Task material -

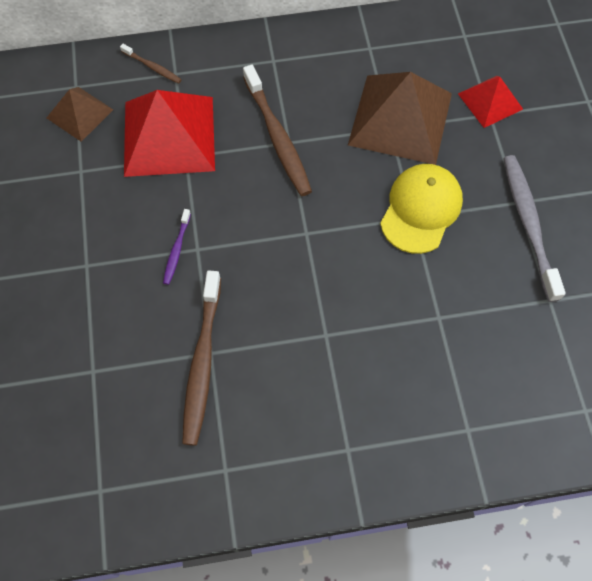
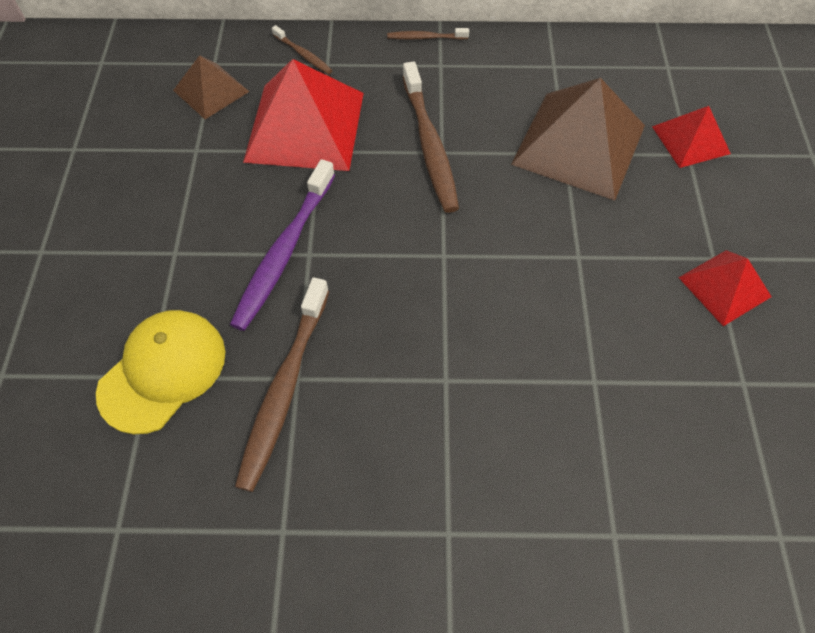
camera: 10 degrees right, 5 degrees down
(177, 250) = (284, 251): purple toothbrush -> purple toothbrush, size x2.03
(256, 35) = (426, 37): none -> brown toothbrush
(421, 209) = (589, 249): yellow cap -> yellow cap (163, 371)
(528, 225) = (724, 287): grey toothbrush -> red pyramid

...

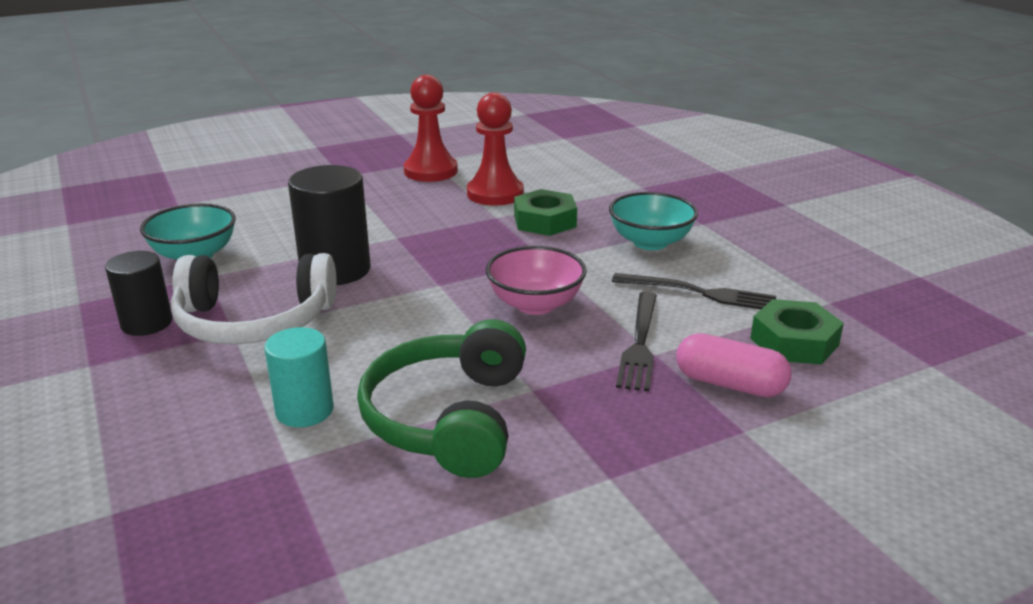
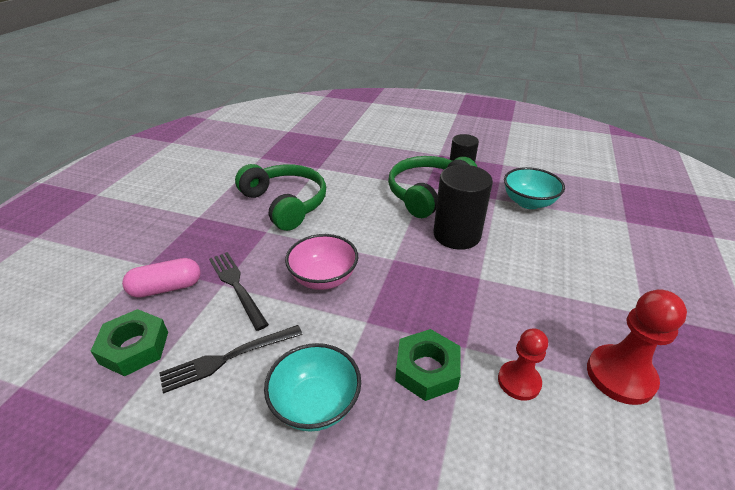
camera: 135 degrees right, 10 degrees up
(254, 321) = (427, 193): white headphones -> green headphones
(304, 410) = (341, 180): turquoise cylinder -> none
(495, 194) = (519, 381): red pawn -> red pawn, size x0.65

What needs to be done - Which lines above run from the one containing "(421, 209) = (589, 249): yellow" down to the one containing "(528, 225) = (724, 287): grey"? Repeat exactly those, both ends included, and nothing else.

Response to this task -
(421, 209) = (589, 249): yellow cap -> yellow cap (163, 371)
(528, 225) = (724, 287): grey toothbrush -> red pyramid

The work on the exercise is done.